● REQUIRED ACTION: Every line of the data below should be retyped exactly, with no images carried over.

● EXTRACTED MATERIAL:

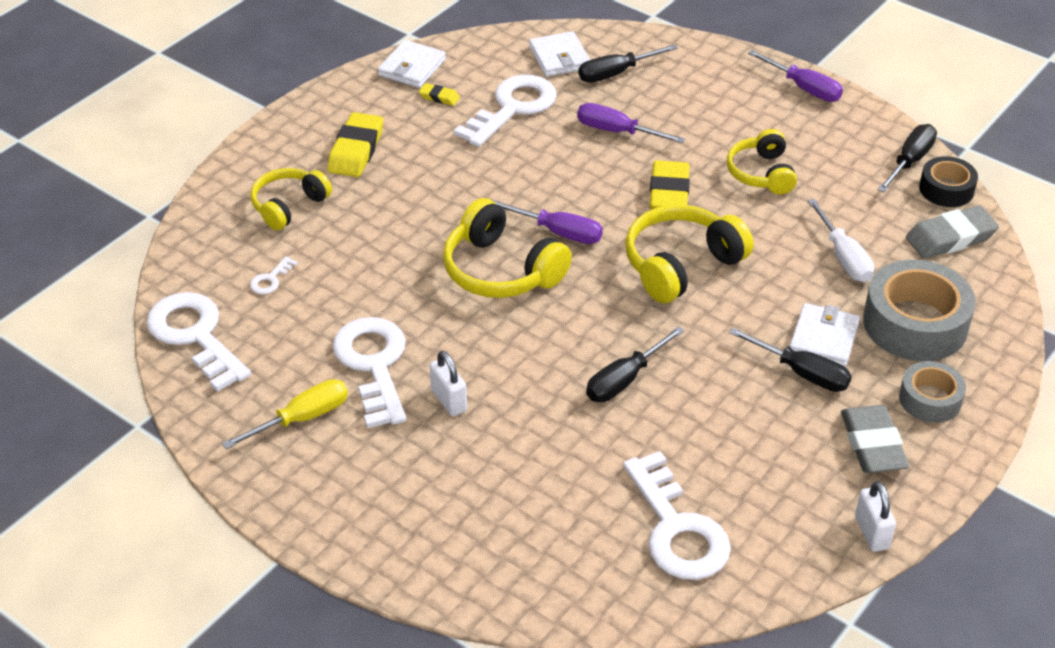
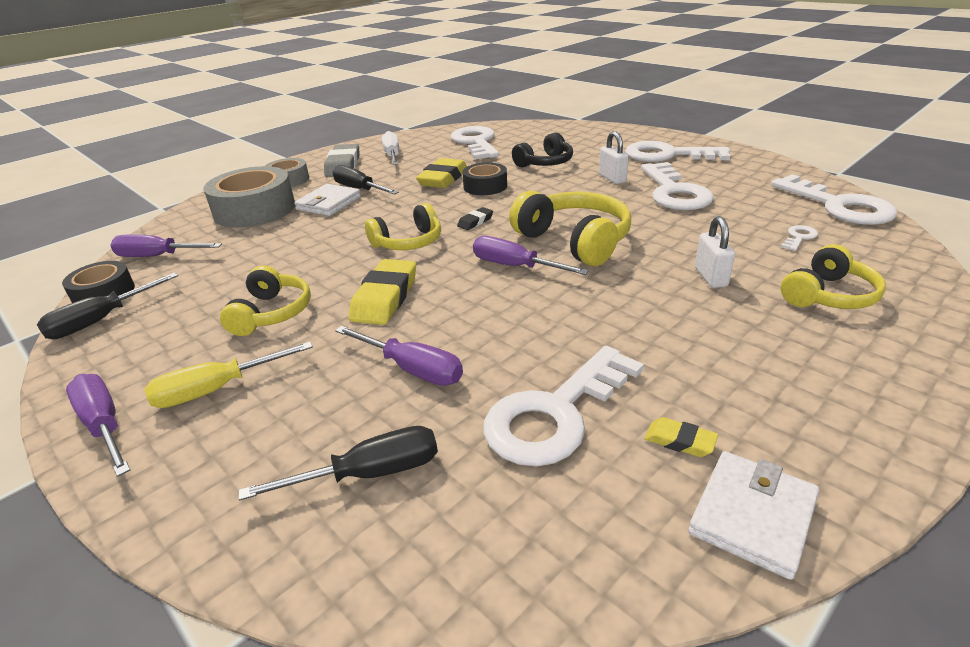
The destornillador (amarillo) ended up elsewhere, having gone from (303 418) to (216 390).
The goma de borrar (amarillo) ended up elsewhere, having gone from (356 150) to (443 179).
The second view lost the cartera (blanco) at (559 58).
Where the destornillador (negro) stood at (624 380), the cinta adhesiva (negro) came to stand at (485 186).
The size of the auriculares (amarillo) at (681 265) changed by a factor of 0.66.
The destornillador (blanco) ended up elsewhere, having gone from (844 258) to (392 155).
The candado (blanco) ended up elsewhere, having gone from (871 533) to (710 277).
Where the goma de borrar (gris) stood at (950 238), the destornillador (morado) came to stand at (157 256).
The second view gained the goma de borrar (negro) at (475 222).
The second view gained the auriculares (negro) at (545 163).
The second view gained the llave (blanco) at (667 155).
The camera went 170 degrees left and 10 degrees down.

● RESULT OF THE EXERCISE:
The destornillador (amarillo) ended up elsewhere, having gone from (303 418) to (216 390).
The goma de borrar (amarillo) ended up elsewhere, having gone from (356 150) to (443 179).
The second view lost the cartera (blanco) at (559 58).
Where the destornillador (negro) stood at (624 380), the cinta adhesiva (negro) came to stand at (485 186).
The size of the auriculares (amarillo) at (681 265) changed by a factor of 0.66.
The destornillador (blanco) ended up elsewhere, having gone from (844 258) to (392 155).
The candado (blanco) ended up elsewhere, having gone from (871 533) to (710 277).
Where the goma de borrar (gris) stood at (950 238), the destornillador (morado) came to stand at (157 256).
The second view gained the goma de borrar (negro) at (475 222).
The second view gained the auriculares (negro) at (545 163).
The second view gained the llave (blanco) at (667 155).
The camera went 170 degrees left and 10 degrees down.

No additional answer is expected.